» SOURCE INFORMATION:

- - - - -

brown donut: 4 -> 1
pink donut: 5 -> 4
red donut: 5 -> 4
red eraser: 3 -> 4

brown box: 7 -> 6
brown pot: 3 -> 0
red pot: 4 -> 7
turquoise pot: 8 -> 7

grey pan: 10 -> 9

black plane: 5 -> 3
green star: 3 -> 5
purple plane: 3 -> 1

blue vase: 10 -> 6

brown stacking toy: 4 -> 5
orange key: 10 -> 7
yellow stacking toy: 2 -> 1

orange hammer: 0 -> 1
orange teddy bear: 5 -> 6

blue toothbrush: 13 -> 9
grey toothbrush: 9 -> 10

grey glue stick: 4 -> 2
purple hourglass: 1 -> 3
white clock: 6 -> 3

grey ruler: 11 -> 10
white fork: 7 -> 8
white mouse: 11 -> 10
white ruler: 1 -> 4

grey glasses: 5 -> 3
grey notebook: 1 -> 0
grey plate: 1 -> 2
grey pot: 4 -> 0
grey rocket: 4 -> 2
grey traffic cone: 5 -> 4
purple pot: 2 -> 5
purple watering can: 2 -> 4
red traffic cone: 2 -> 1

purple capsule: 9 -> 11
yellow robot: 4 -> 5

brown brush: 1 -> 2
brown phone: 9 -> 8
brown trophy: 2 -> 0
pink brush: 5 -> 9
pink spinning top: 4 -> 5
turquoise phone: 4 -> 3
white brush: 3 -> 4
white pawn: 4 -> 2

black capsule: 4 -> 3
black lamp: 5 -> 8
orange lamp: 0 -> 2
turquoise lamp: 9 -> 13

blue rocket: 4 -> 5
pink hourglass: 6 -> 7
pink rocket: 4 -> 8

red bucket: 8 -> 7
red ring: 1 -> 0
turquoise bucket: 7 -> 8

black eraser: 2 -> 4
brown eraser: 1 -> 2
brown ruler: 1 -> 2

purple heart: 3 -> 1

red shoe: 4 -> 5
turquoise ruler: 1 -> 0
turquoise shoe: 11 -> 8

- - - - -

» WHAT THE TASK ASKS:
Nothing but the lines from the one that contains "brown eraser: 1 -> 2" through the end of the listing above should be copied, each exactly as written.

» ANSWER TO THIS TASK:
brown eraser: 1 -> 2
brown ruler: 1 -> 2

purple heart: 3 -> 1

red shoe: 4 -> 5
turquoise ruler: 1 -> 0
turquoise shoe: 11 -> 8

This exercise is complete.